About this exercise
Below this sentence is a listing; return exactly its lines from the one with "C1: 4.7uF (plus" to the one with "TH3: none -> 1k (GND, W13)", both kept, and nothing more.
=== Dataset excerpts ===
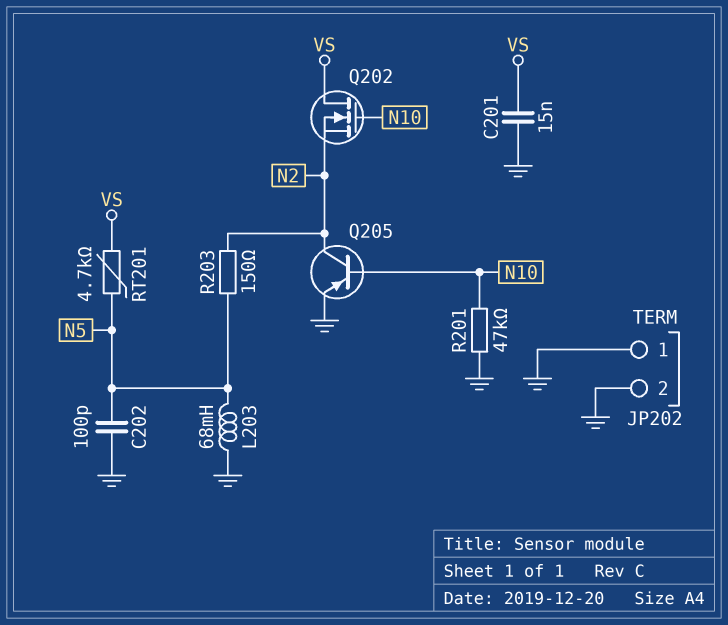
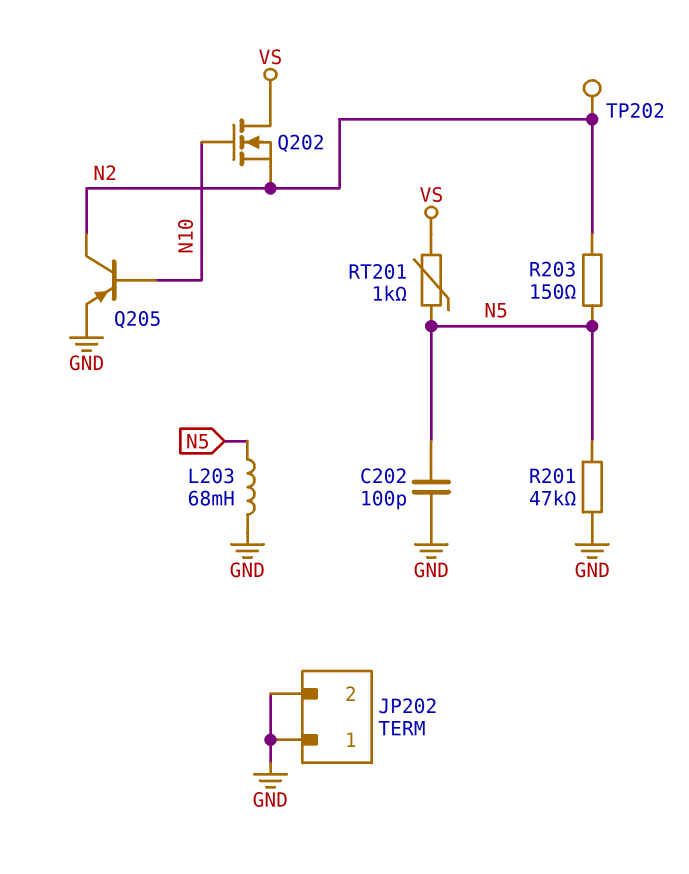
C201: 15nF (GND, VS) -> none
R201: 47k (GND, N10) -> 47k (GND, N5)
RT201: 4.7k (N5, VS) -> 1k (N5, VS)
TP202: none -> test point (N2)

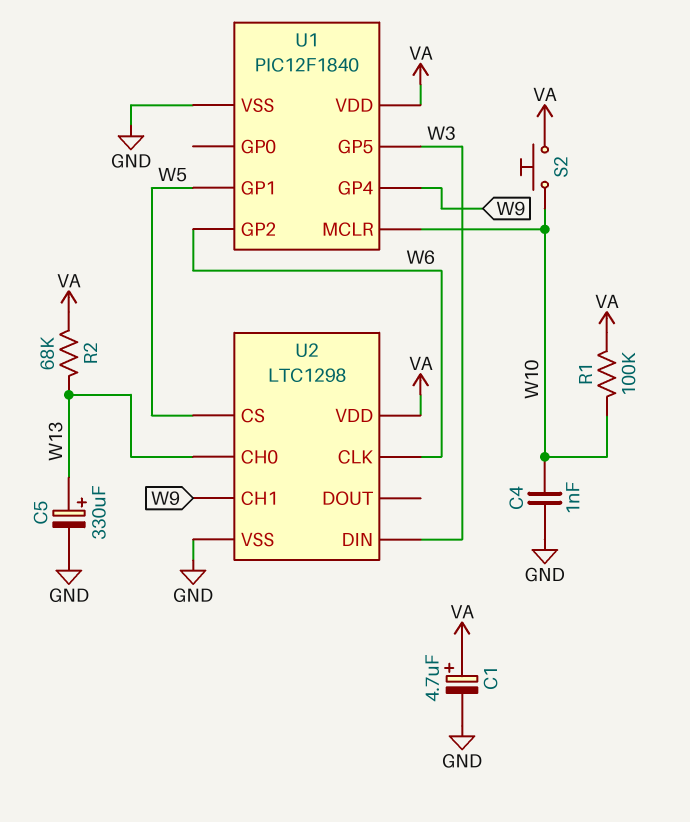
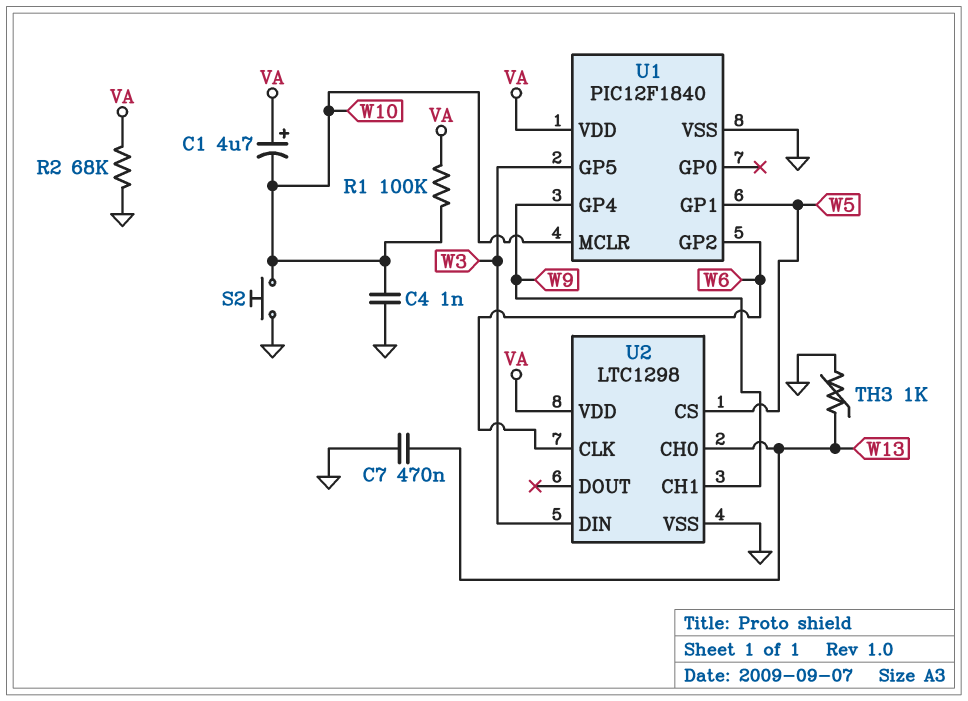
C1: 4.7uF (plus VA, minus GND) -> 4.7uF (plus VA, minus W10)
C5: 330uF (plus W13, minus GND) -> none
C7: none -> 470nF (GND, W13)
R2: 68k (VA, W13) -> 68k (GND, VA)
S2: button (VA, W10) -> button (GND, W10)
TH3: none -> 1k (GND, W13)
===
=== Dataset excerpts ===
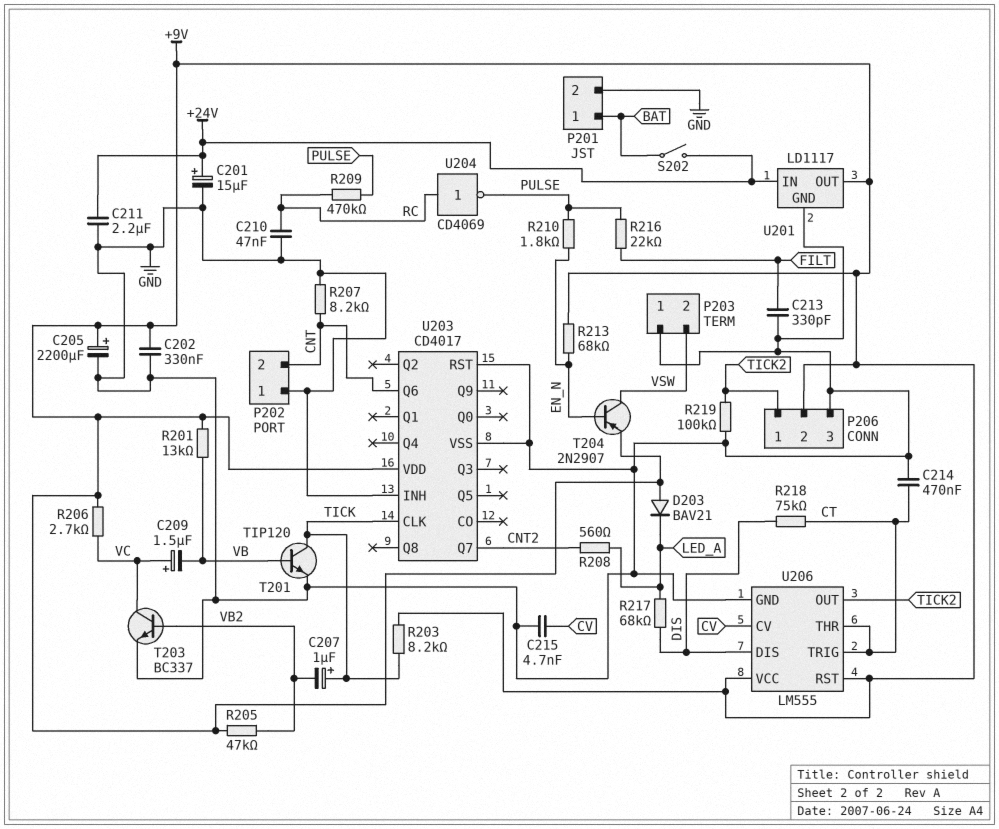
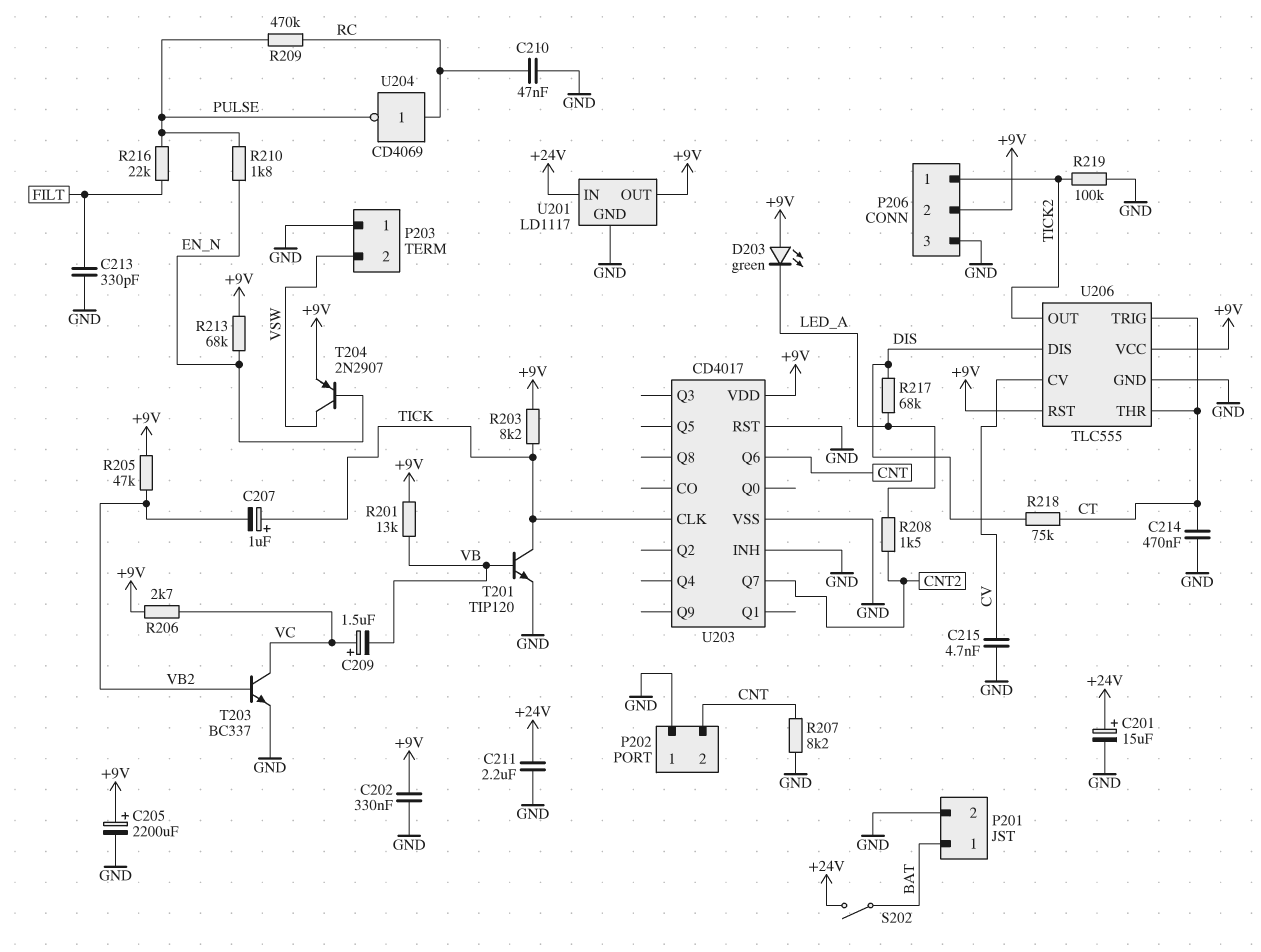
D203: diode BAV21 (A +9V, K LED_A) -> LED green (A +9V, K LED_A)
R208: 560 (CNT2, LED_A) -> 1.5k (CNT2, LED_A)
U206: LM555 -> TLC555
===
Solution
C1: 4.7uF (plus VA, minus GND) -> 4.7uF (plus VA, minus W10)
C5: 330uF (plus W13, minus GND) -> none
C7: none -> 470nF (GND, W13)
R2: 68k (VA, W13) -> 68k (GND, VA)
S2: button (VA, W10) -> button (GND, W10)
TH3: none -> 1k (GND, W13)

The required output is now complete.